* What the task requires *
Every line containing the word "SONAR" must be pulled from the records.

* Records to use *
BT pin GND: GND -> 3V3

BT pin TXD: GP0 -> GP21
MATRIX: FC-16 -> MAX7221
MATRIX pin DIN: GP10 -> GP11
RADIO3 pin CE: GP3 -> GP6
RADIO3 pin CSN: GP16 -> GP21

---

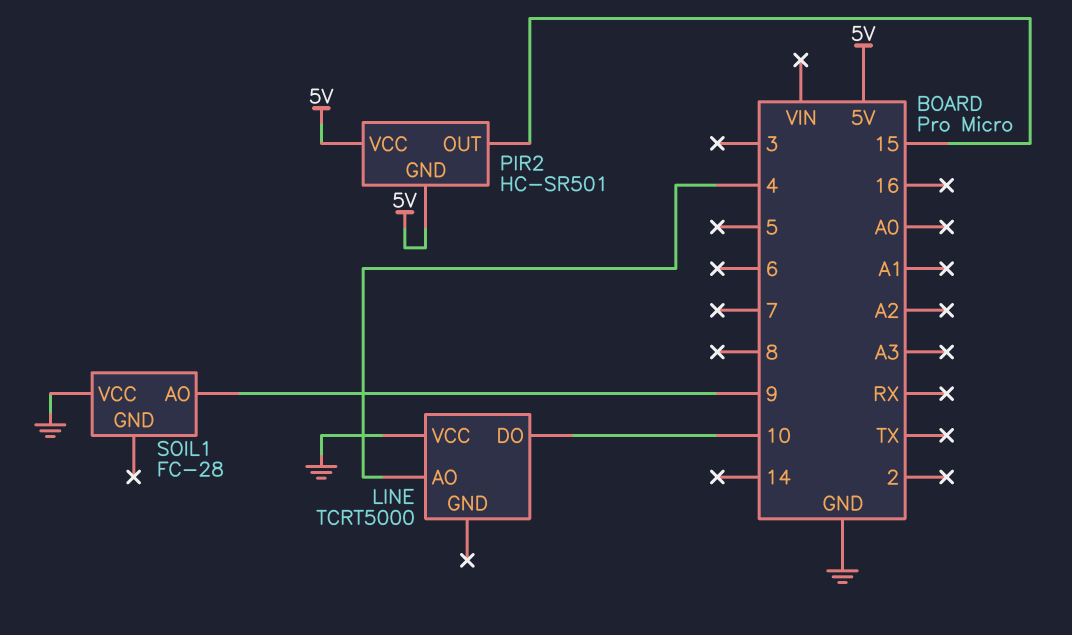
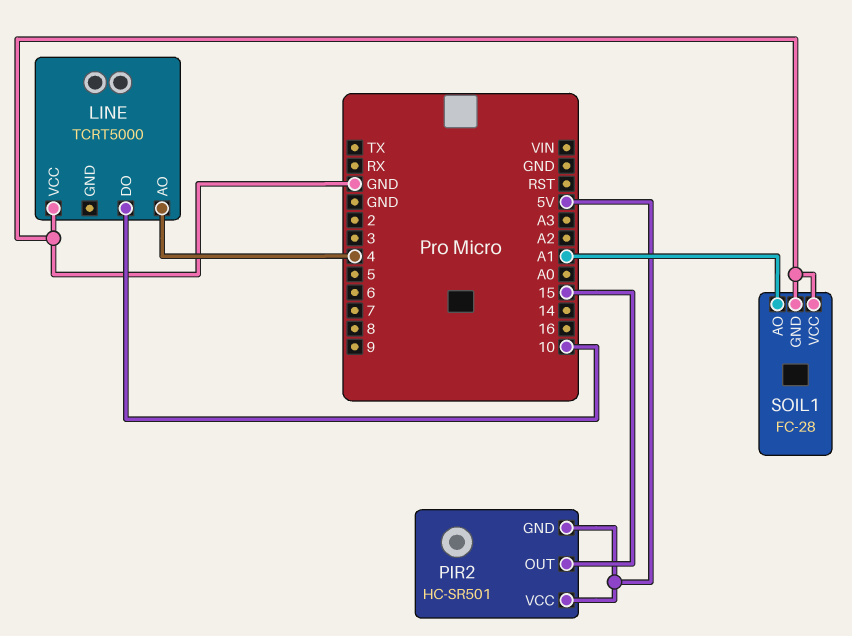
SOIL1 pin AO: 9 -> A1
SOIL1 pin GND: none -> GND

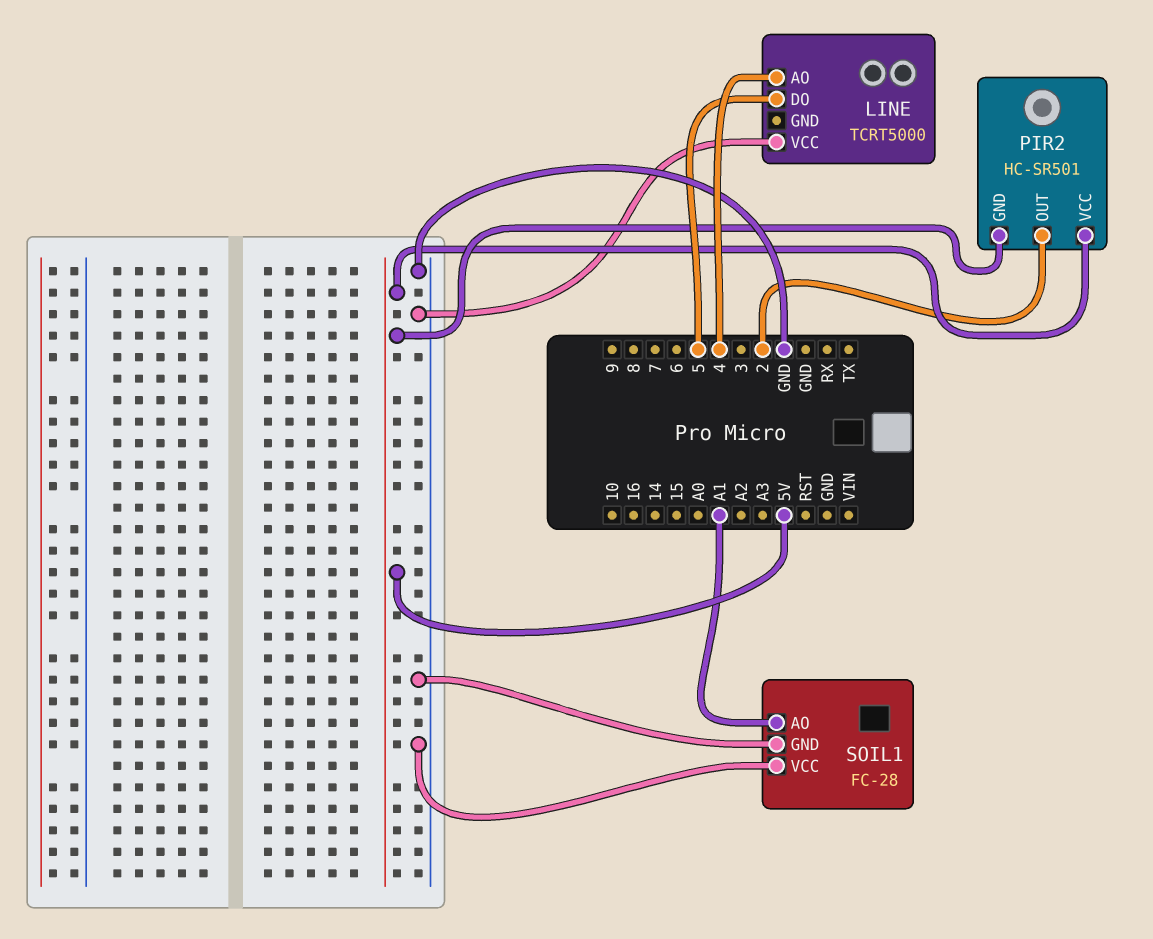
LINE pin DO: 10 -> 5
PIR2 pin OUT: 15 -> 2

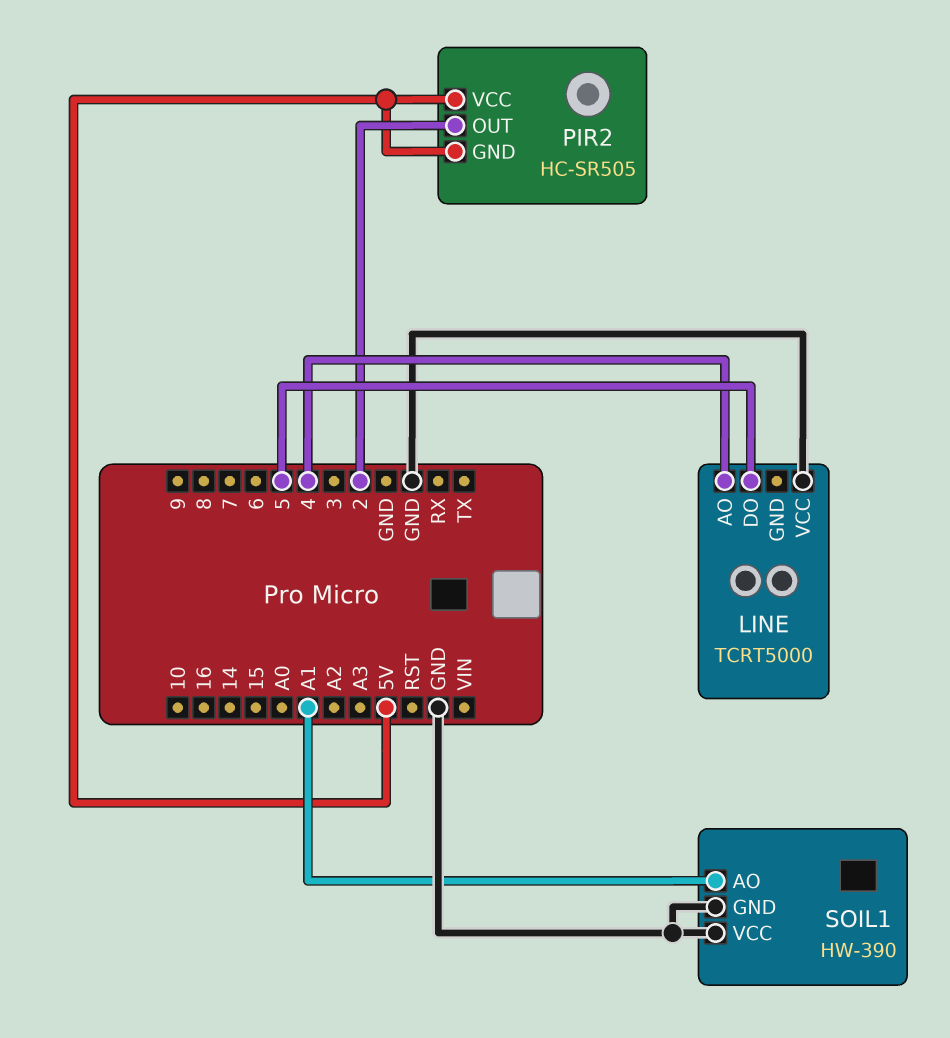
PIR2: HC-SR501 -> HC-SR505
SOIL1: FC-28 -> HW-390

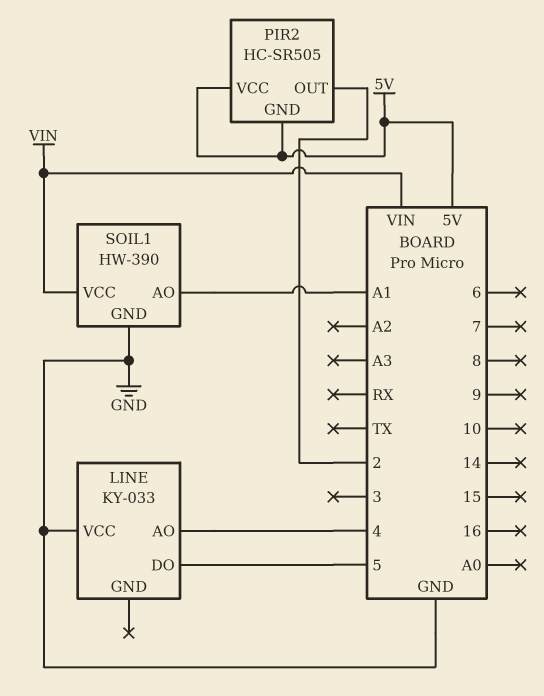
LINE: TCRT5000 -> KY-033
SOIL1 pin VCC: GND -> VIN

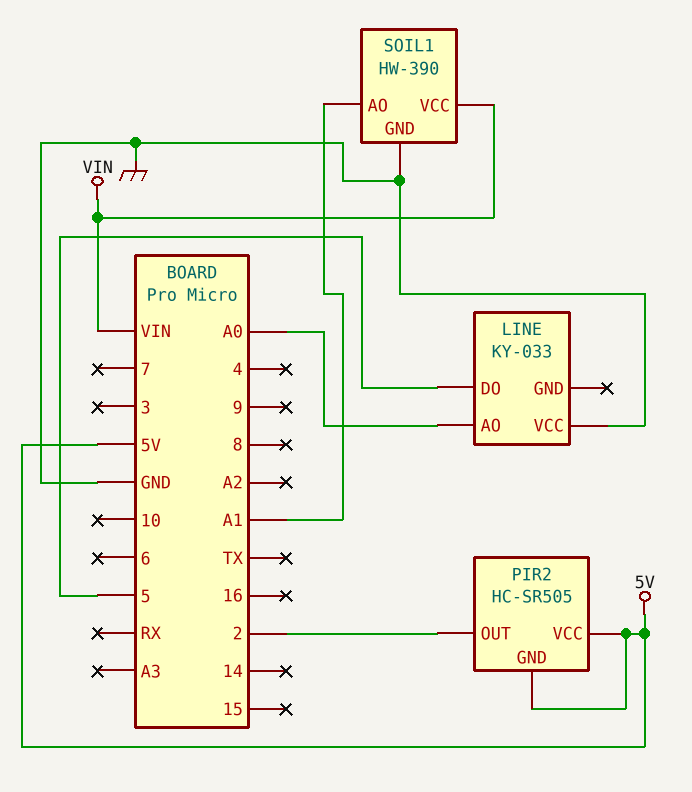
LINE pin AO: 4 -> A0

* * *

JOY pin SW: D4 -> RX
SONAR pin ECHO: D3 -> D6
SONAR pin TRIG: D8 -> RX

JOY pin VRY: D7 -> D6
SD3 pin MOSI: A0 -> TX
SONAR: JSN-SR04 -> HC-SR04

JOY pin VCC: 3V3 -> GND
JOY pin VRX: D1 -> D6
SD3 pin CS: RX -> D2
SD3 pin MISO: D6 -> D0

* Written response *
SONAR pin ECHO: D3 -> D6
SONAR pin TRIG: D8 -> RX
SONAR: JSN-SR04 -> HC-SR04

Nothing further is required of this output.